Your answer should hold exactly the lines from the one with "(schwarz) (1st from" through the final line of the data below, reproduced as written.

▶ **Material provided**
○ ○ ○ ○

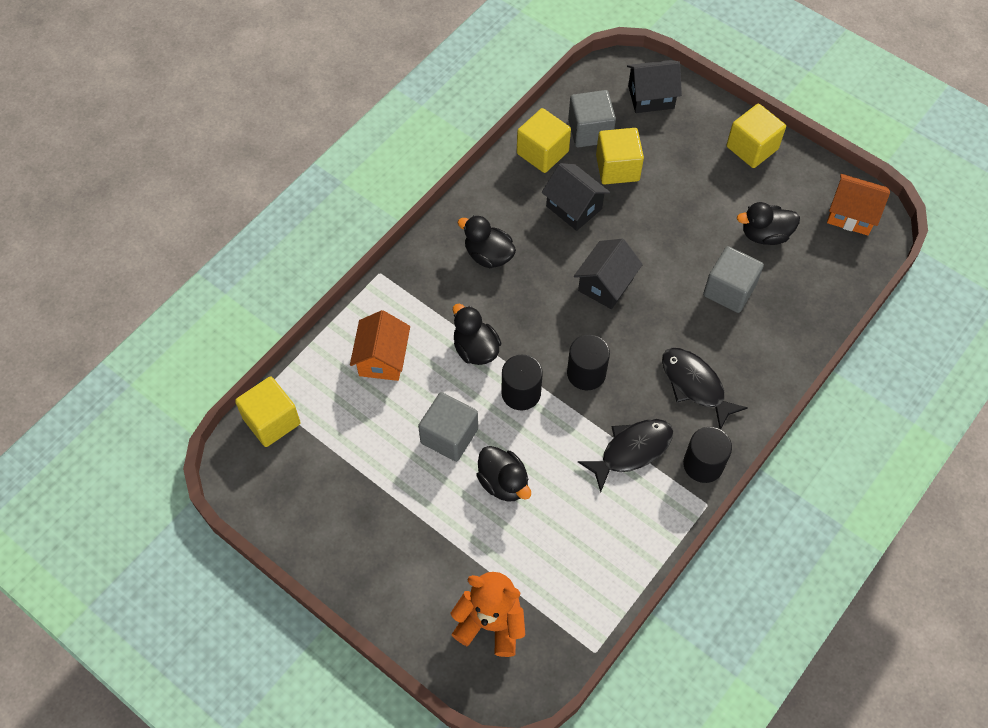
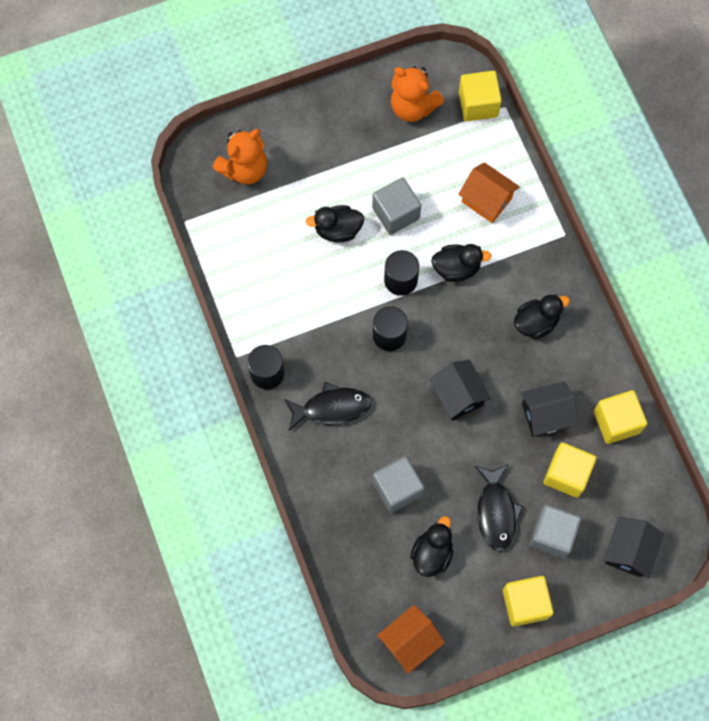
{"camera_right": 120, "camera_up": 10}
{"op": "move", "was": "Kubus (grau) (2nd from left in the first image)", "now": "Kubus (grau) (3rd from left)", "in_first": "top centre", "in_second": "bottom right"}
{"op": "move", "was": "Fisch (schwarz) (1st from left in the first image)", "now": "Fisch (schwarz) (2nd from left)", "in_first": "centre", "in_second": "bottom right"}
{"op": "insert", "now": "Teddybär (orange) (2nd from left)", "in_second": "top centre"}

○ ○ ○ ○

▶ **Solution for this task**
{"op": "move", "was": "Fisch (schwarz) (1st from left in the first image)", "now": "Fisch (schwarz) (2nd from left)", "in_first": "centre", "in_second": "bottom right"}
{"op": "insert", "now": "Teddybär (orange) (2nd from left)", "in_second": "top centre"}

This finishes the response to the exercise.